Leaving out all pictures, restate word for word the lines from the one with "repainted: green_cone (625" through the last line of the entries.

►

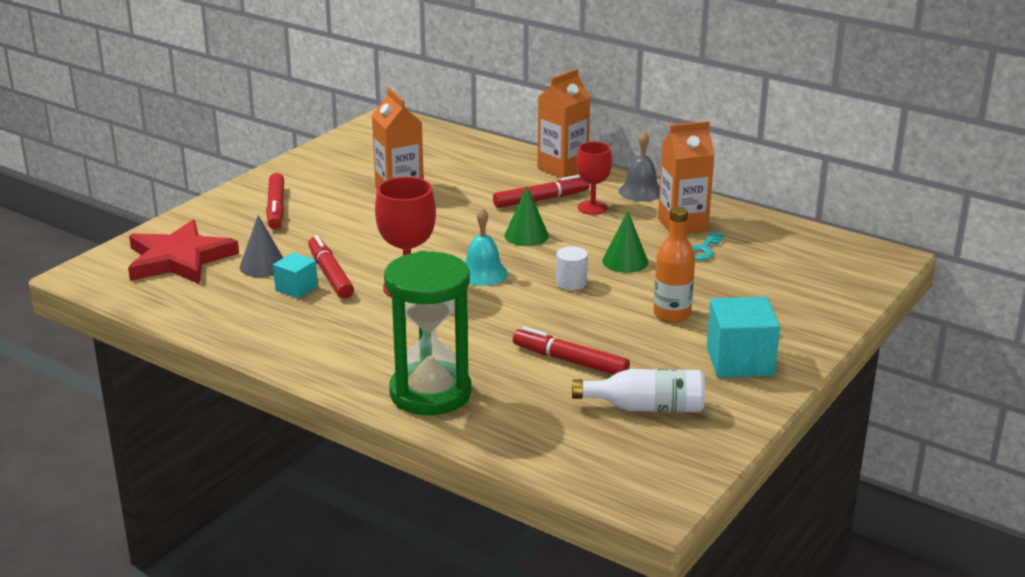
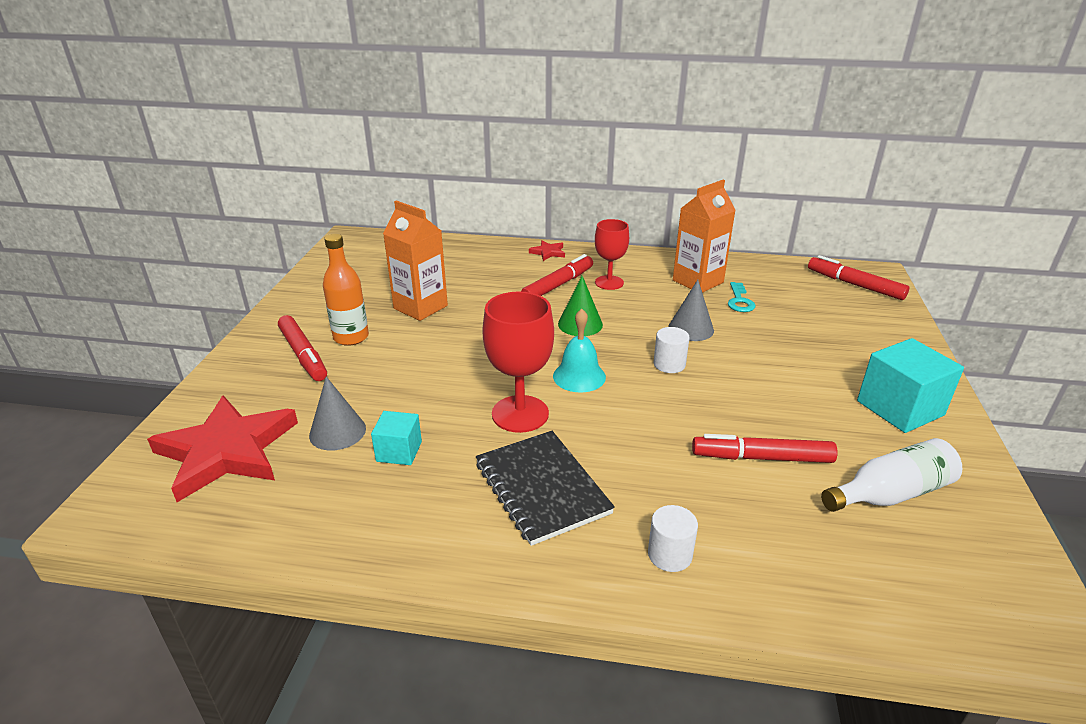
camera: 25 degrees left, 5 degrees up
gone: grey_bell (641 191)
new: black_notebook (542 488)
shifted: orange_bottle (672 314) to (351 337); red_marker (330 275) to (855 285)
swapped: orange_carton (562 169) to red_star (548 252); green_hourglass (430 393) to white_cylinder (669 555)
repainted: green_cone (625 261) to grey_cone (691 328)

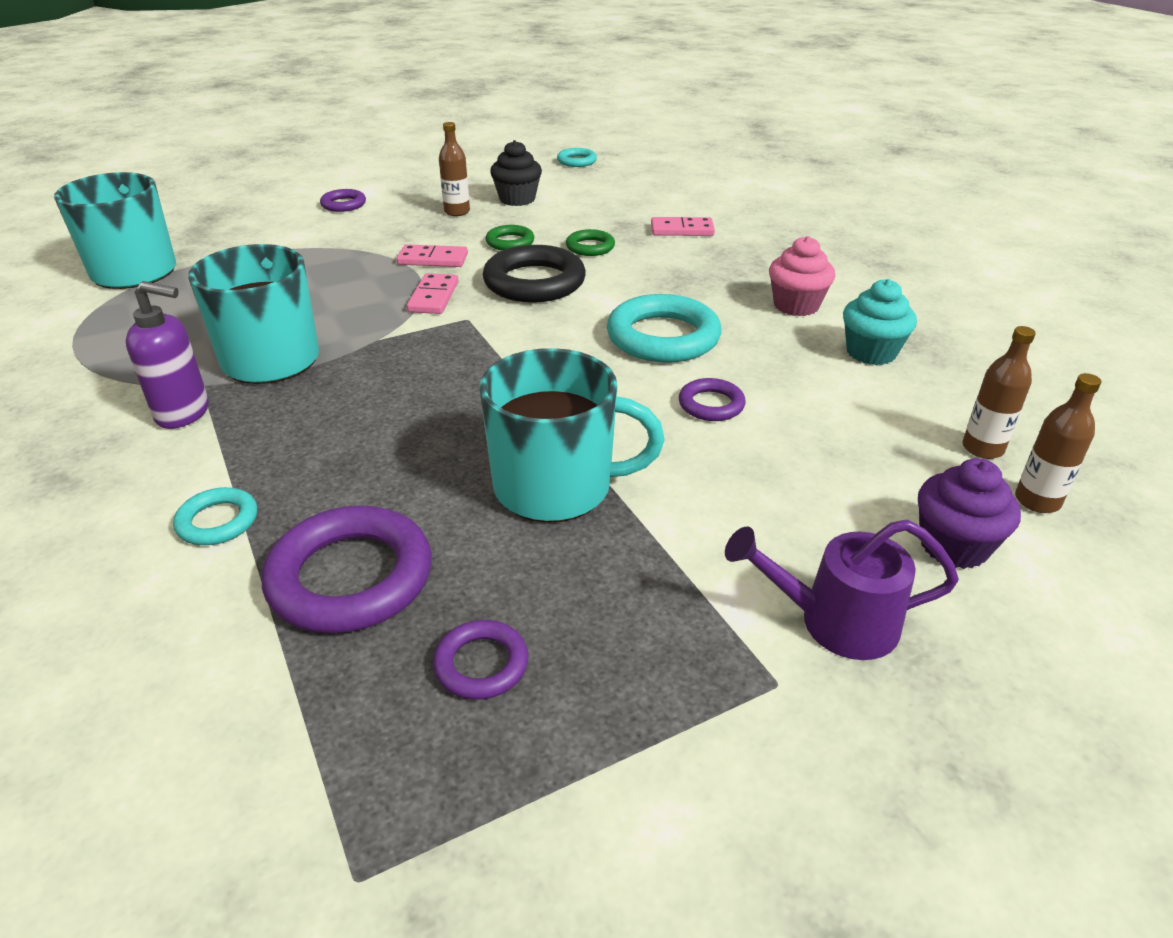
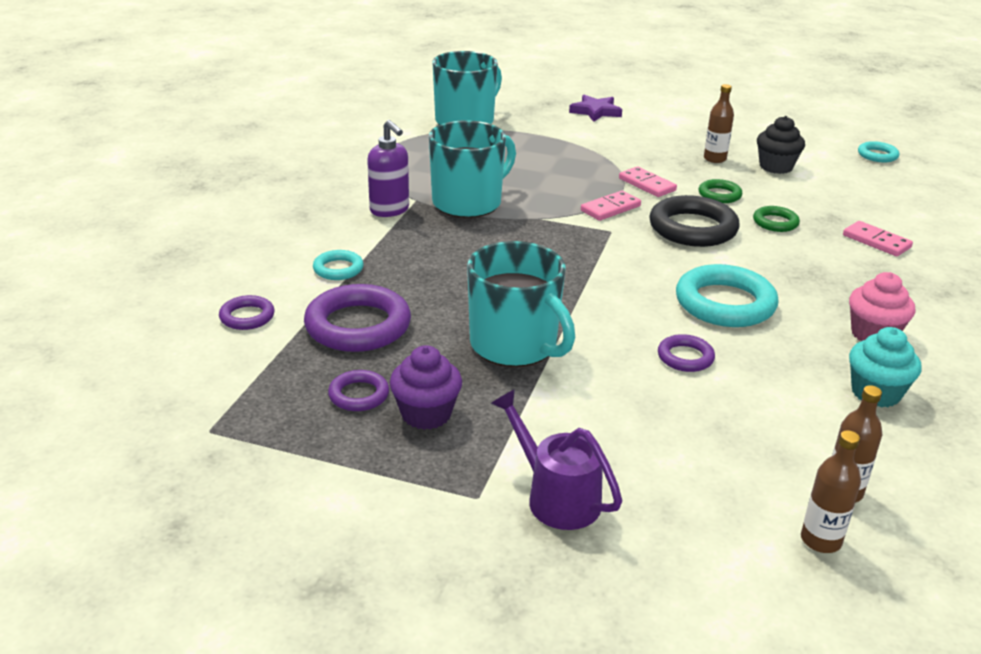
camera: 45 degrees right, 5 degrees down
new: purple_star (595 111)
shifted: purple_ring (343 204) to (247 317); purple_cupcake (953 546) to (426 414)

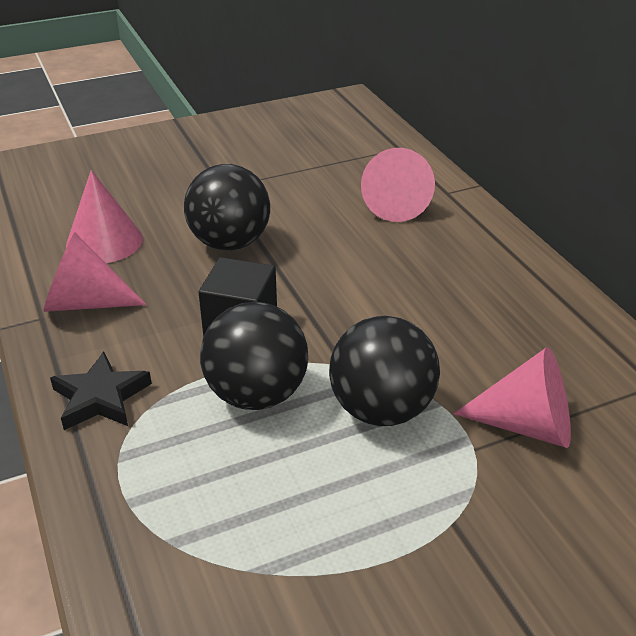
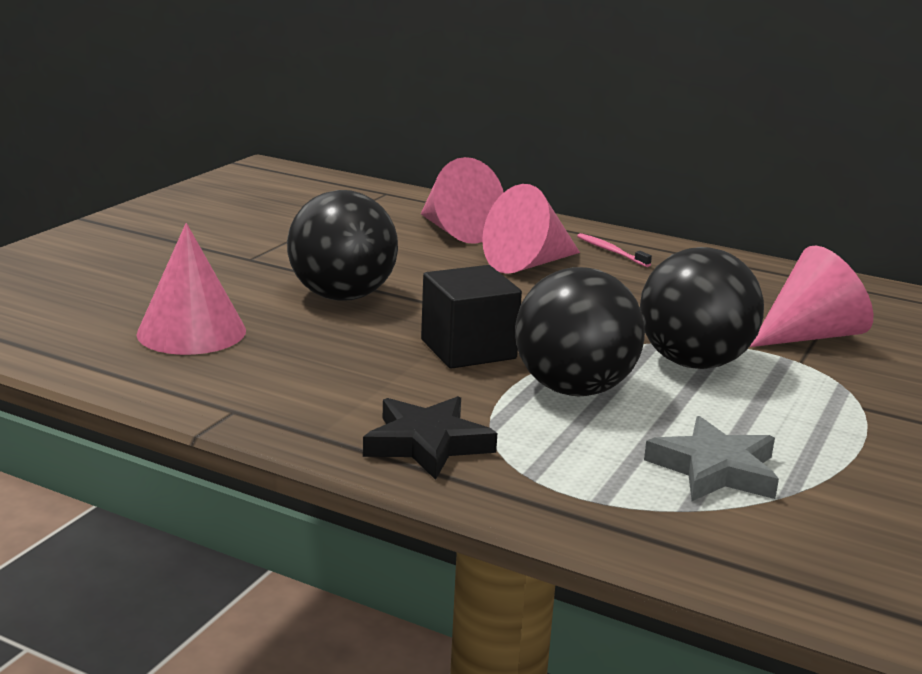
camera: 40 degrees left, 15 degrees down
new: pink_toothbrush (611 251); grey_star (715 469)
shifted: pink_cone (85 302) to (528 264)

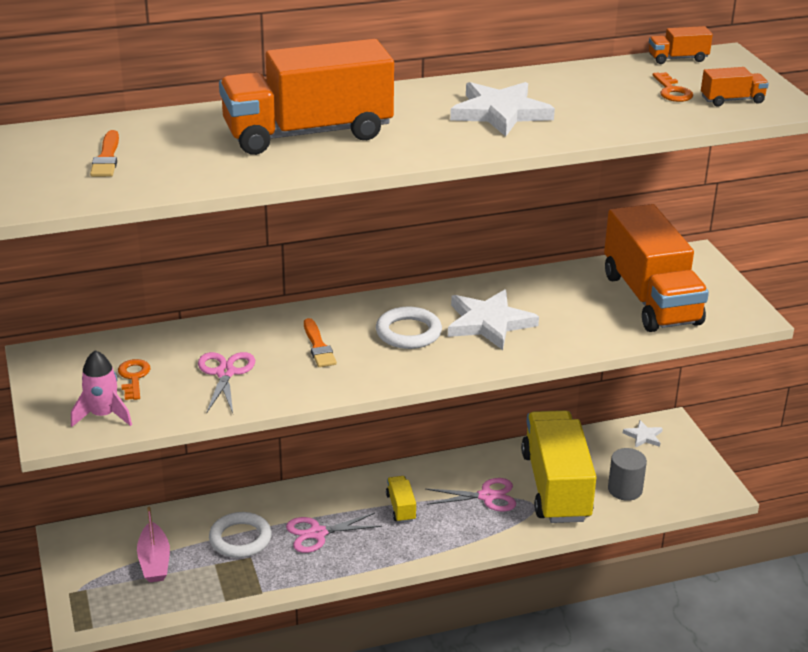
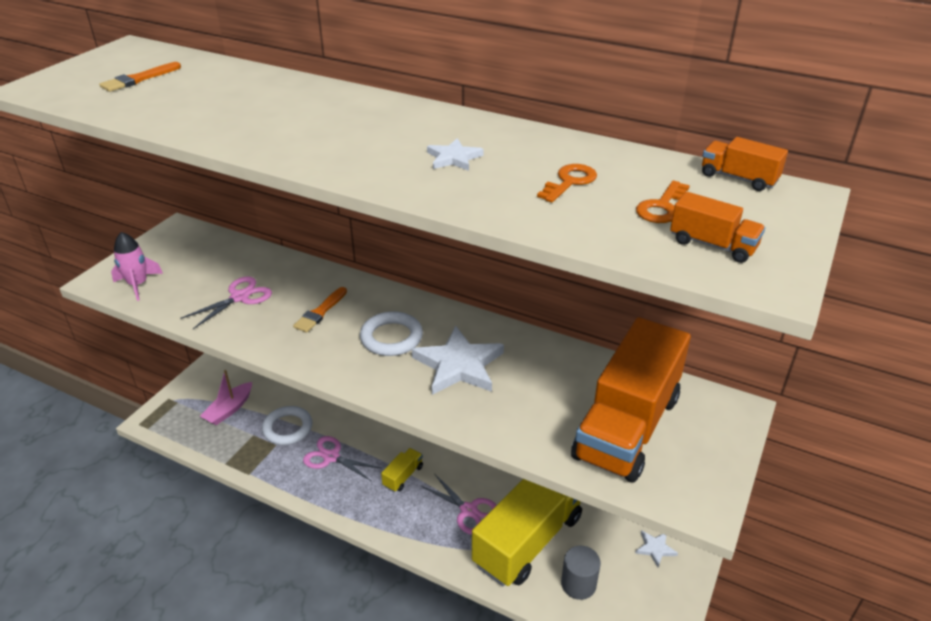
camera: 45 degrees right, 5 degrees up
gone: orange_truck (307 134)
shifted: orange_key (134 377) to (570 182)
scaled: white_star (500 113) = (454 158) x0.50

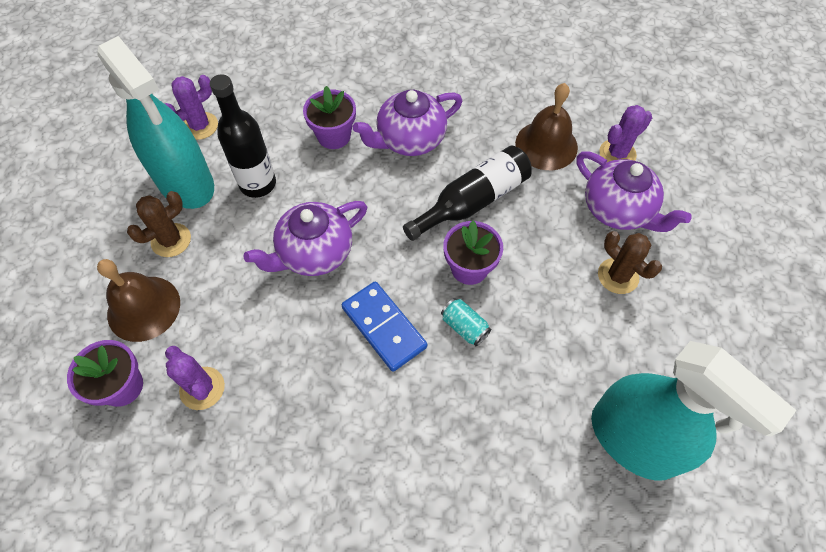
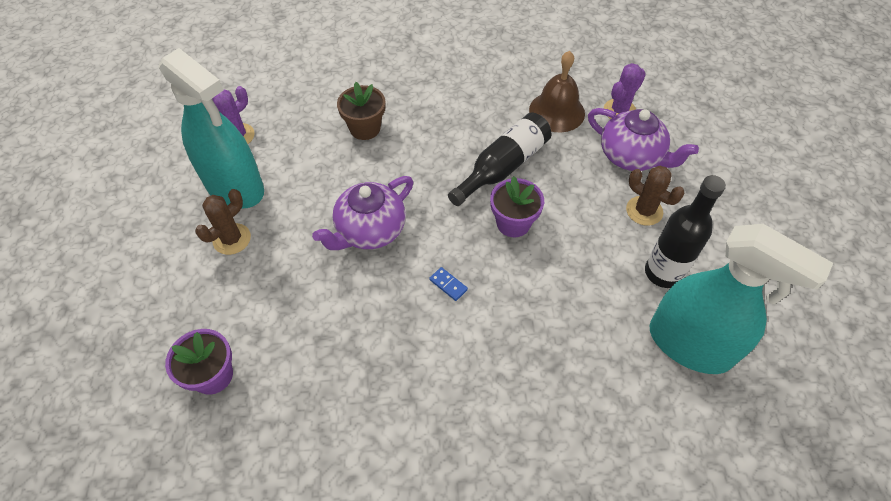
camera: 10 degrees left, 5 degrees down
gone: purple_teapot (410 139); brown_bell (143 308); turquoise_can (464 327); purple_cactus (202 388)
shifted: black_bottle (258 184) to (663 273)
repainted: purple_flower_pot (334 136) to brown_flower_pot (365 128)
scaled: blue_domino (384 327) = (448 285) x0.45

◄

TASK RESPONSE >>
repainted: green_cone (625 261) to grey_cone (691 328)

camera: 45 degrees right, 5 degrees down
new: purple_star (595 111)
shifted: purple_ring (343 204) to (247 317); purple_cupcake (953 546) to (426 414)

camera: 40 degrees left, 15 degrees down
new: pink_toothbrush (611 251); grey_star (715 469)
shifted: pink_cone (85 302) to (528 264)

camera: 45 degrees right, 5 degrees up
gone: orange_truck (307 134)
shifted: orange_key (134 377) to (570 182)
scaled: white_star (500 113) = (454 158) x0.50

camera: 10 degrees left, 5 degrees down
gone: purple_teapot (410 139); brown_bell (143 308); turquoise_can (464 327); purple_cactus (202 388)
shifted: black_bottle (258 184) to (663 273)
repainted: purple_flower_pot (334 136) to brown_flower_pot (365 128)
scaled: blue_domino (384 327) = (448 285) x0.45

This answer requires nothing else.